[Records supplied Boundary: Start]

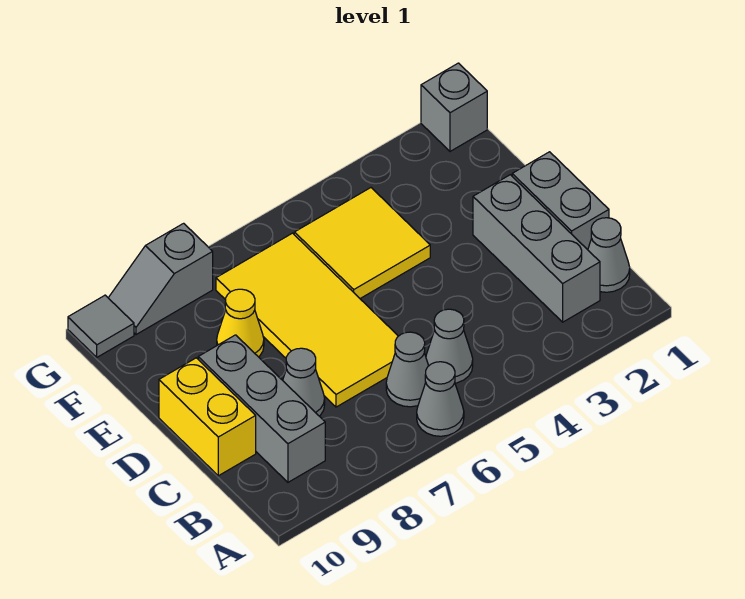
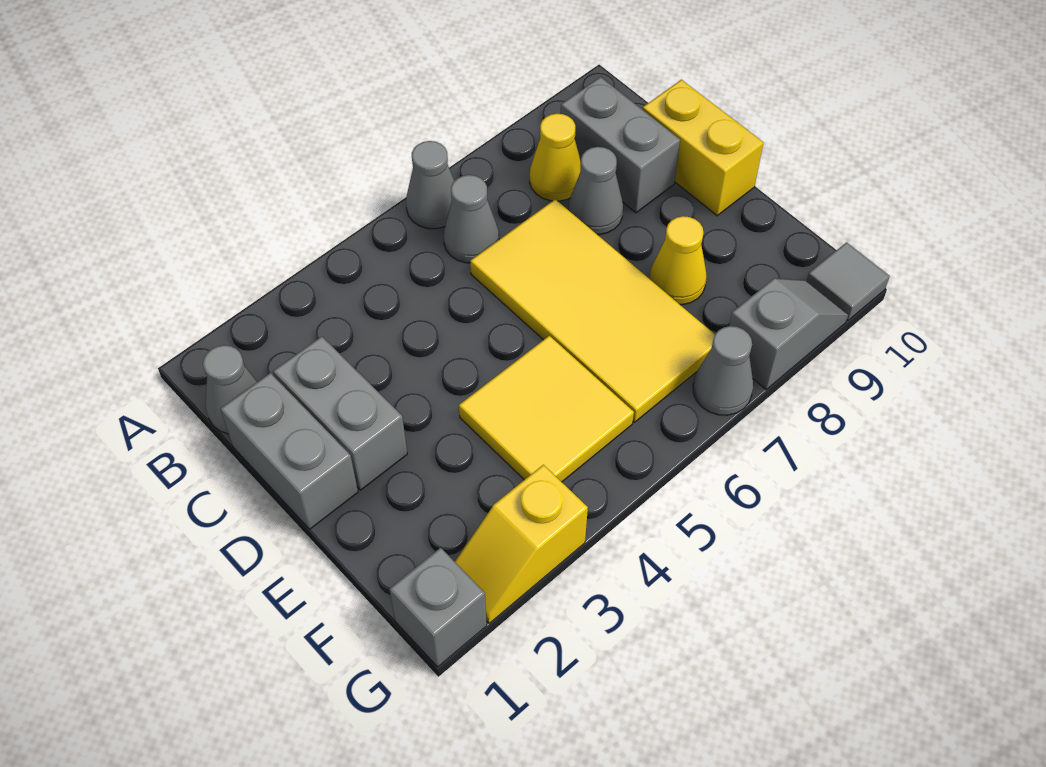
grey brick B2:D2 level 1 -> grey brick C2:D2 level 1
grey cone B5 level 1 -> grey cone G7 level 1
none -> yellow cone B8 level 1
grey brick B9:D9 level 1 -> grey brick B9:C9 level 1
none -> yellow slope G2:G3 level 1 top 3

[Records supplied Boundary: End]

» What needs to be done
Copy here each line of the preceding records with "none" in it.

» Task result
none -> yellow cone B8 level 1
none -> yellow slope G2:G3 level 1 top 3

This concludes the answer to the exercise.